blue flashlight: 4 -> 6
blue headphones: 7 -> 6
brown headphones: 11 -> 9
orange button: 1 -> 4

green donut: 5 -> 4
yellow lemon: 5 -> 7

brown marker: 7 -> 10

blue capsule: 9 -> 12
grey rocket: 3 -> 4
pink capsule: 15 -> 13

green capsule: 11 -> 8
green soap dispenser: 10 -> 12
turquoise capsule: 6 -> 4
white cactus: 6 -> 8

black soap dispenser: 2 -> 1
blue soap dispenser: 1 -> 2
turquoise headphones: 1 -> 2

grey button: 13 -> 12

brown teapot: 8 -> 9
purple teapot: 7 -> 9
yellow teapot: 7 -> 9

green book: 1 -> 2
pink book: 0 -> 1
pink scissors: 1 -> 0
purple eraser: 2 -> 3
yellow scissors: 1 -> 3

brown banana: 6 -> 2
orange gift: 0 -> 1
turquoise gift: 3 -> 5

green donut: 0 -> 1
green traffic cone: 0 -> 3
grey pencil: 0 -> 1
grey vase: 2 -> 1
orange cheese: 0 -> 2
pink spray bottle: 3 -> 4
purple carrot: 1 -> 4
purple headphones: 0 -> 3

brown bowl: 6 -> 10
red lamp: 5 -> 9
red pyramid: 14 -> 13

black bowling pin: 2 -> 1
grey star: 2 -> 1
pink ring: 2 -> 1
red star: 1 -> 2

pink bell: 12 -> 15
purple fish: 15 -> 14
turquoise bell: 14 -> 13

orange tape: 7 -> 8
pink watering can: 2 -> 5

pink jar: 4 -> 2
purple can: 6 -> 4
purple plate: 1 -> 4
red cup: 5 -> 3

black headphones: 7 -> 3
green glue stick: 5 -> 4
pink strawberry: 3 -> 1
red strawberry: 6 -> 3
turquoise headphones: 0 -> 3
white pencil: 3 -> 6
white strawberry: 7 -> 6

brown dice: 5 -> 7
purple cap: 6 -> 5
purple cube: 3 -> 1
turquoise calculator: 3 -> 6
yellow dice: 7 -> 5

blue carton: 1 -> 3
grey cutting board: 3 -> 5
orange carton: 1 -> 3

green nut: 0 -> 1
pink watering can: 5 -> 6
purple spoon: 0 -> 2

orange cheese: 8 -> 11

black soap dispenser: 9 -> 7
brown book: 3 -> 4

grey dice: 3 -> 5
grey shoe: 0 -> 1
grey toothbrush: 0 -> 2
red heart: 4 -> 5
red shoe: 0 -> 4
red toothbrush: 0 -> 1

● ● ● ●

• _ASSIGNMENT_: Report each line in the preceding entries that holds the string "grey".

• _SOLUTION TO THE PROBLEM_:
grey rocket: 3 -> 4
grey button: 13 -> 12
grey pencil: 0 -> 1
grey vase: 2 -> 1
grey star: 2 -> 1
grey cutting board: 3 -> 5
grey dice: 3 -> 5
grey shoe: 0 -> 1
grey toothbrush: 0 -> 2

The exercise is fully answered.